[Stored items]

########################################

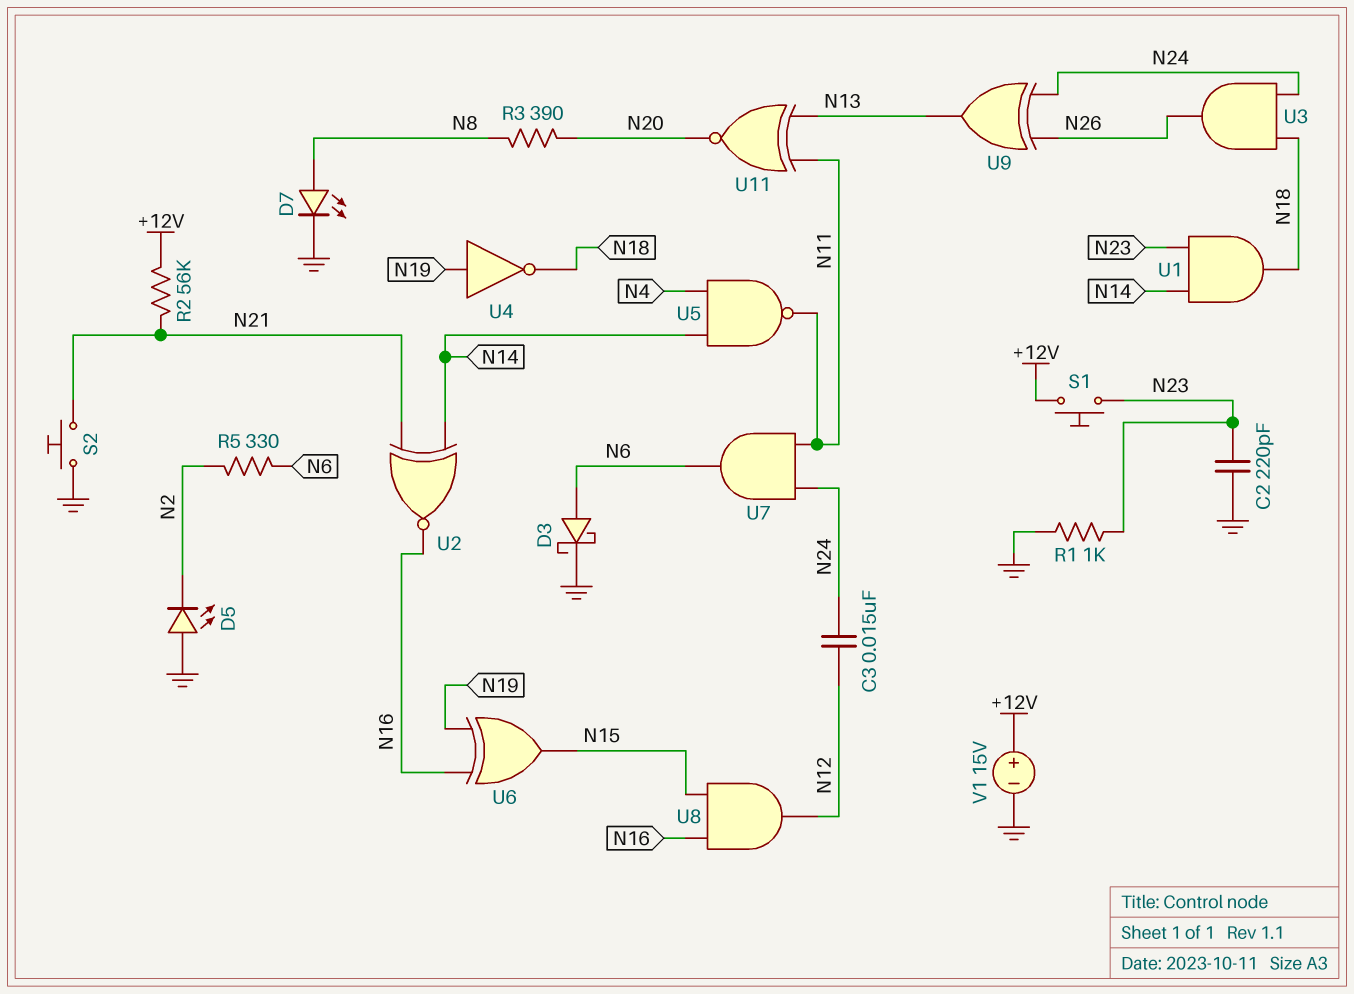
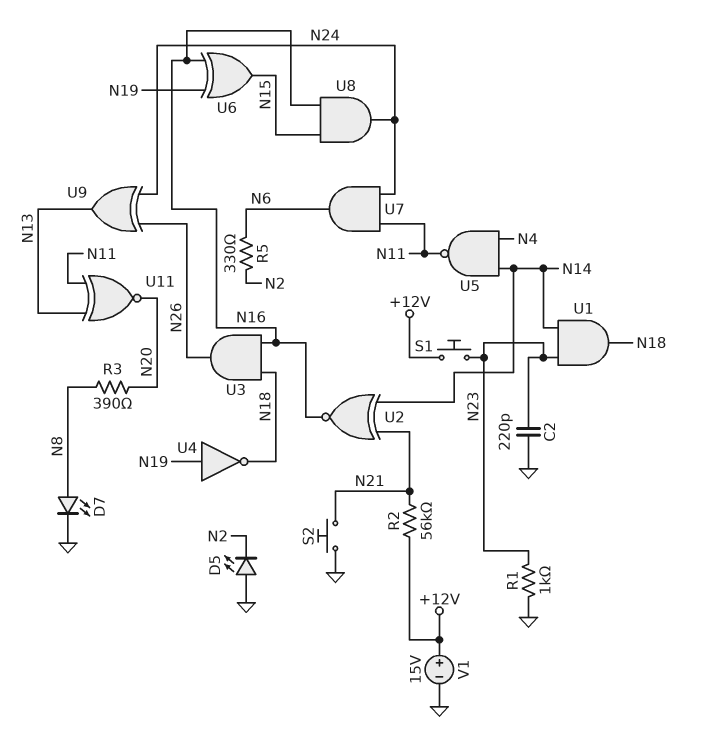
C3: 15nF (N12, N24) -> none
D3: schottky (A N6, K GND) -> none
U3: AND (in N18, in N24, out N26) -> AND (in N16, in N18, out N26)
U8: AND (in N15, in N16, out N12) -> AND (in N15, in N16, out N24)

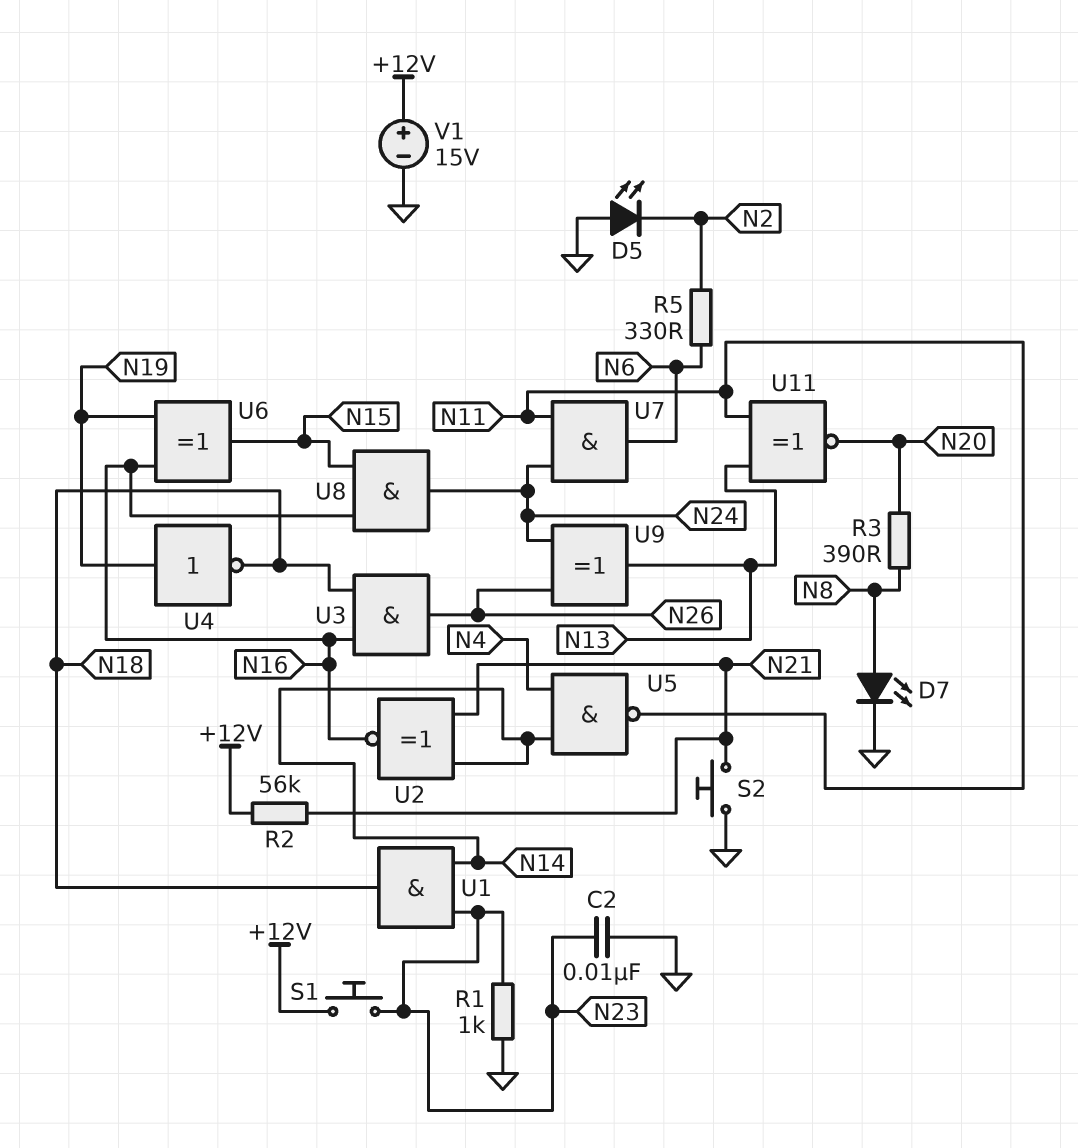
C2: 220pF (GND, N23) -> 10nF (GND, N23)

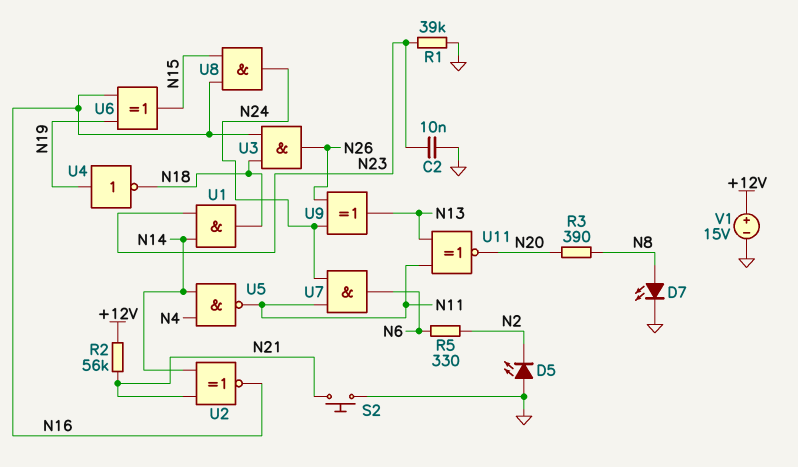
R1: 1k (GND, N23) -> 39k (GND, N23)
S1: button (+12V, N23) -> none

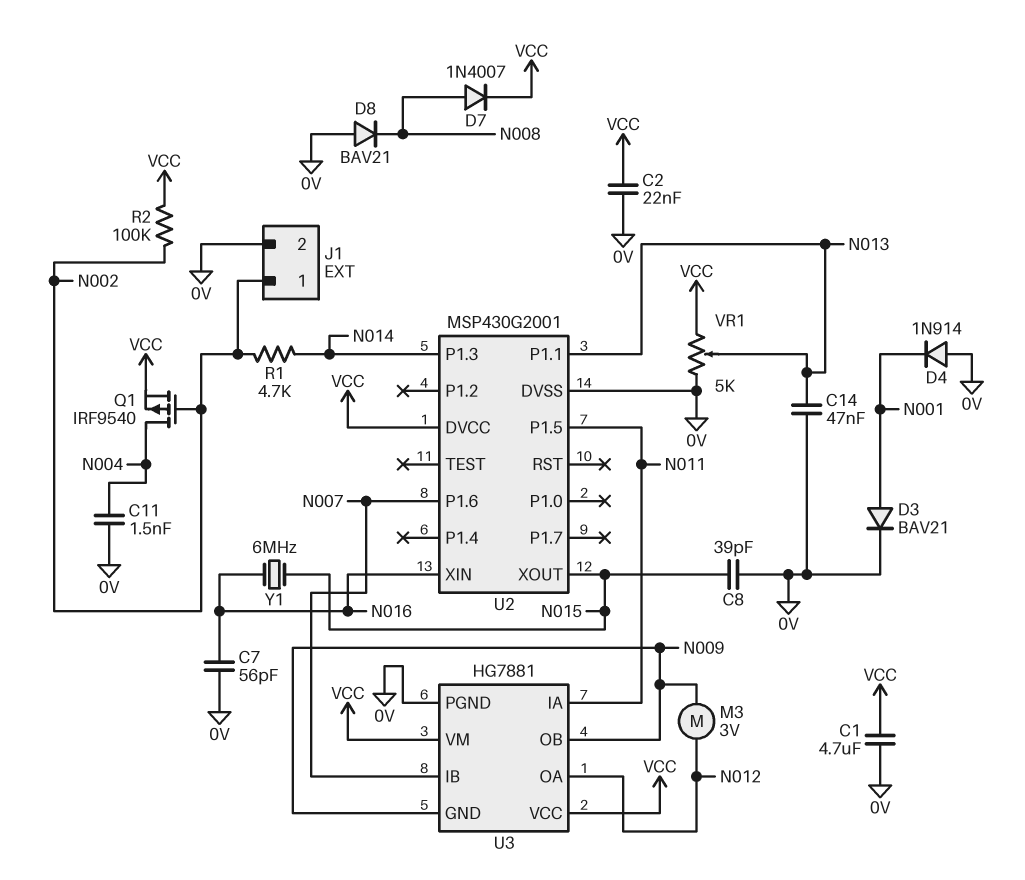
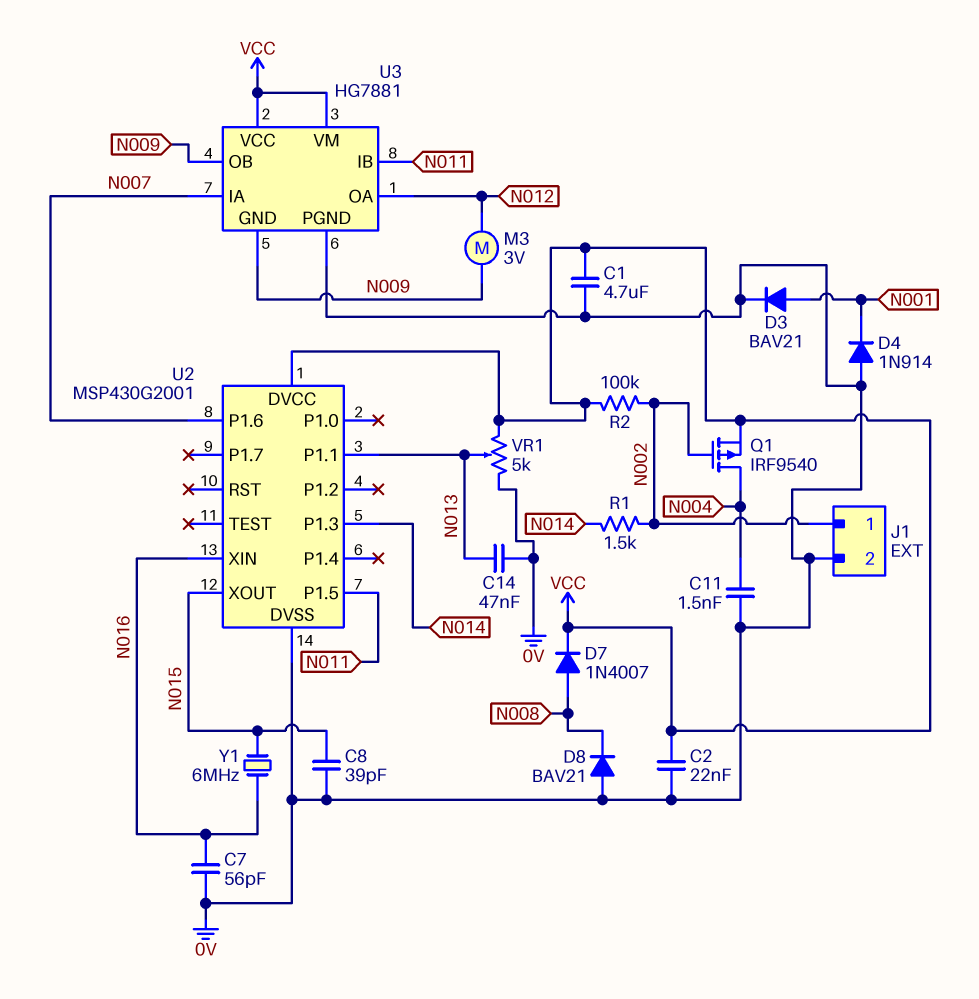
R1: 4.7k (N002, N014) -> 1.5k (N002, N014)
U3 pin IA: N011 -> N007
U3 pin IB: N007 -> N011

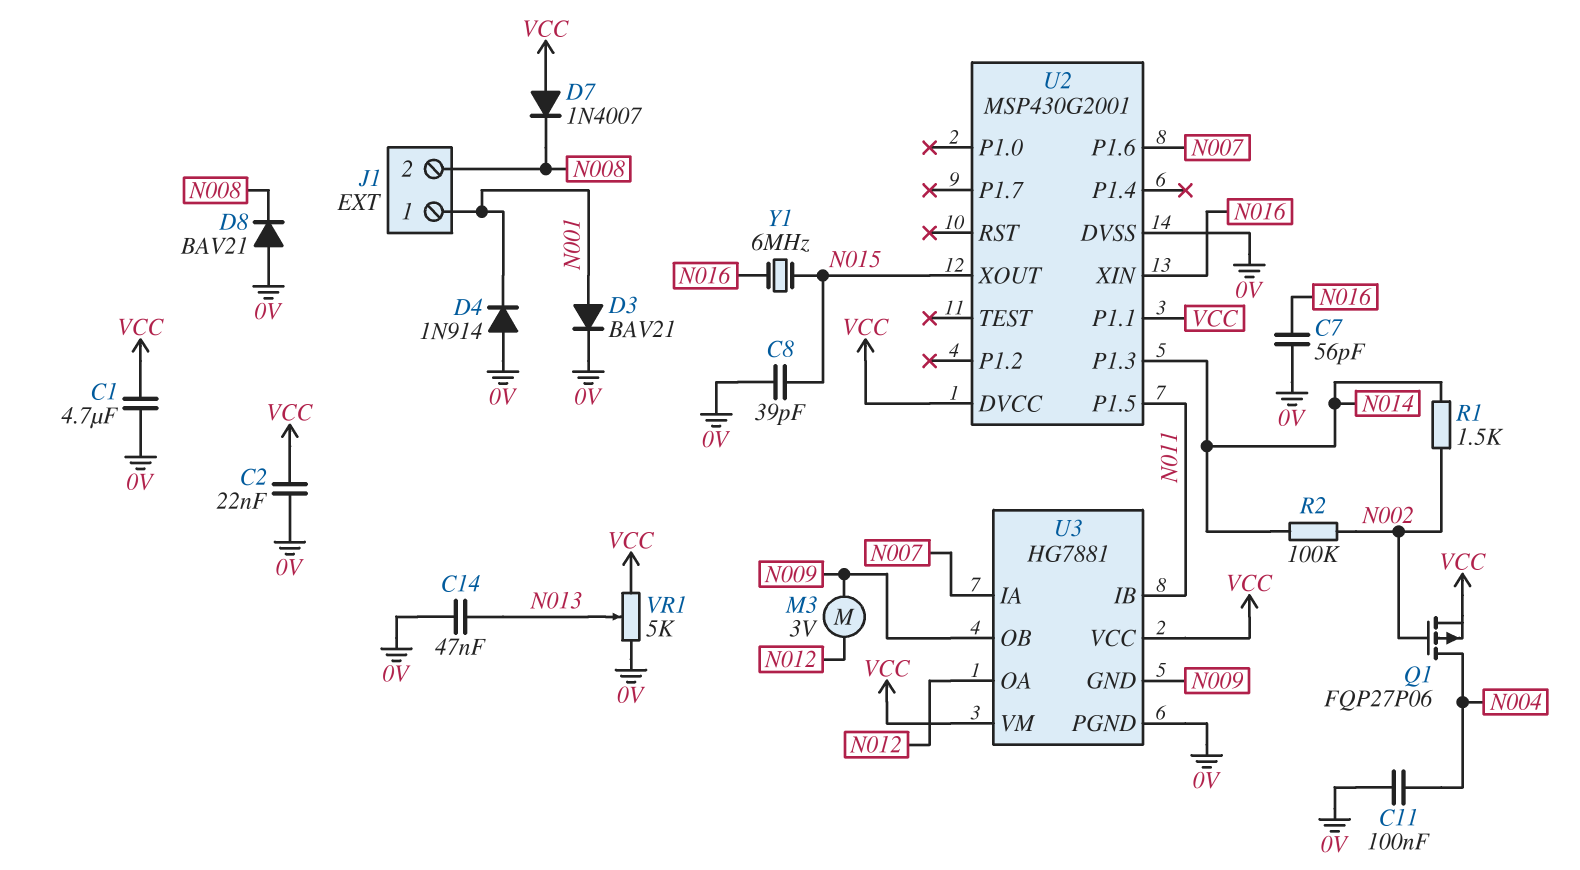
C11: 1.5nF (0V, N004) -> 100nF (0V, N004)
D7: diode 1N4007 (A N008, K VCC) -> diode 1N4007 (A VCC, K N008)
J1 pin 1: N002 -> N001
J1 pin 2: 0V -> N008
Q1: PMOS IRF9540 (G N002, D N004, S VCC) -> PMOS FQP27P06 (G N002, D N004, S VCC)
R2: 100k (N002, VCC) -> 100k (N002, N014)
U2 pin P1.1: N013 -> VCC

########################################

What needs to be done: All of the entries need to be retyped word for word, pictures excluded.

Answer section:
C3: 15nF (N12, N24) -> none
D3: schottky (A N6, K GND) -> none
U3: AND (in N18, in N24, out N26) -> AND (in N16, in N18, out N26)
U8: AND (in N15, in N16, out N12) -> AND (in N15, in N16, out N24)

C2: 220pF (GND, N23) -> 10nF (GND, N23)

R1: 1k (GND, N23) -> 39k (GND, N23)
S1: button (+12V, N23) -> none

R1: 4.7k (N002, N014) -> 1.5k (N002, N014)
U3 pin IA: N011 -> N007
U3 pin IB: N007 -> N011

C11: 1.5nF (0V, N004) -> 100nF (0V, N004)
D7: diode 1N4007 (A N008, K VCC) -> diode 1N4007 (A VCC, K N008)
J1 pin 1: N002 -> N001
J1 pin 2: 0V -> N008
Q1: PMOS IRF9540 (G N002, D N004, S VCC) -> PMOS FQP27P06 (G N002, D N004, S VCC)
R2: 100k (N002, VCC) -> 100k (N002, N014)
U2 pin P1.1: N013 -> VCC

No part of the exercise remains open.